Scene edit records:
-- Opening Marker --

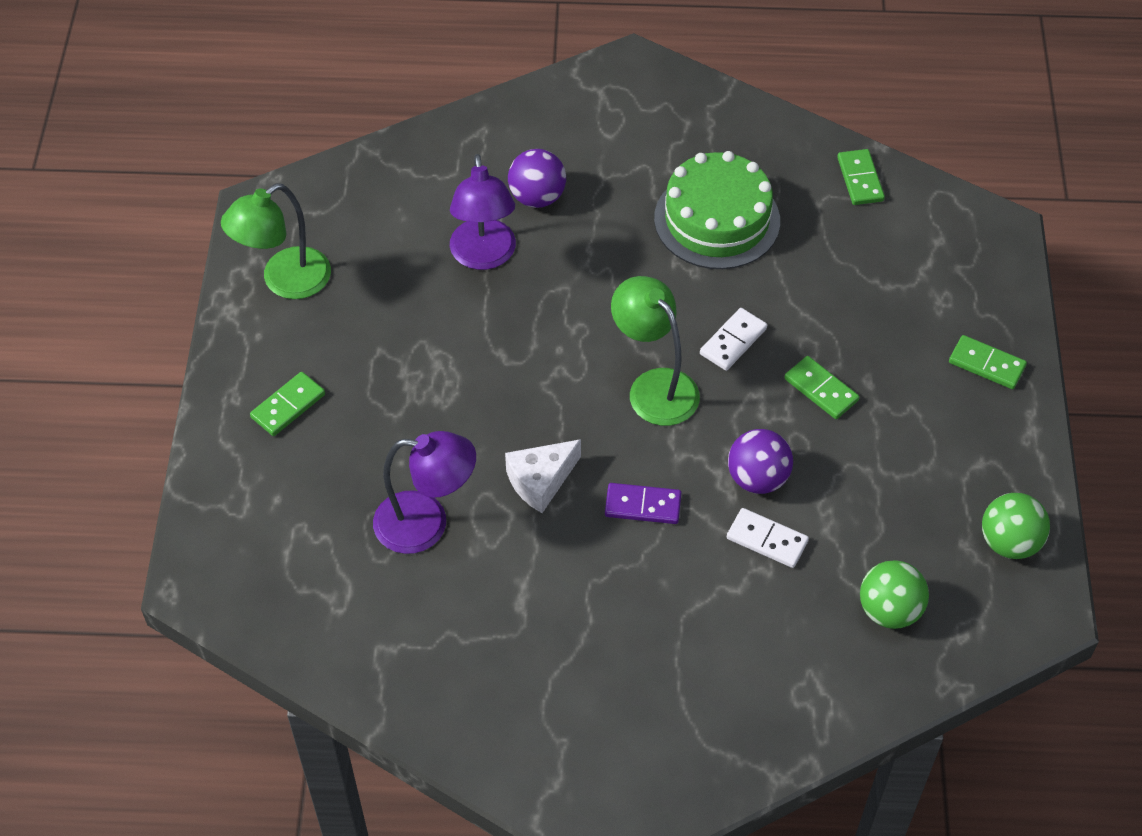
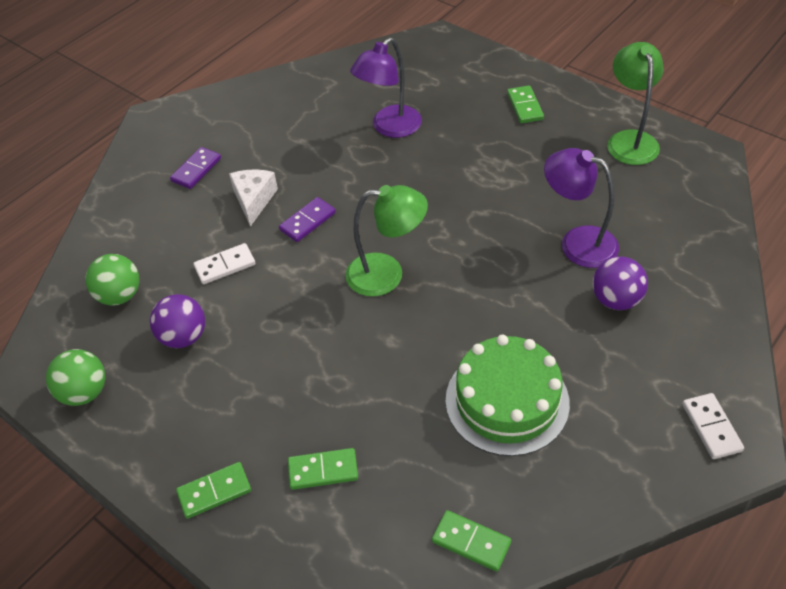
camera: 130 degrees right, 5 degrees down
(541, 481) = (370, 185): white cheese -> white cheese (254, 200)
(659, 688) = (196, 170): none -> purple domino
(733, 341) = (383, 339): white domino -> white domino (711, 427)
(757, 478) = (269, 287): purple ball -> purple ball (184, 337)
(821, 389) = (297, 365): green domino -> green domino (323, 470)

-- Closing Marker --

* TASK DESCRIPTION
Find the line with "(541, 481) = (370, 185): white" in the data above. Restate it and all later lines word for word, ending with the last line.

* ANSWER SECTION
(541, 481) = (370, 185): white cheese -> white cheese (254, 200)
(659, 688) = (196, 170): none -> purple domino
(733, 341) = (383, 339): white domino -> white domino (711, 427)
(757, 478) = (269, 287): purple ball -> purple ball (184, 337)
(821, 389) = (297, 365): green domino -> green domino (323, 470)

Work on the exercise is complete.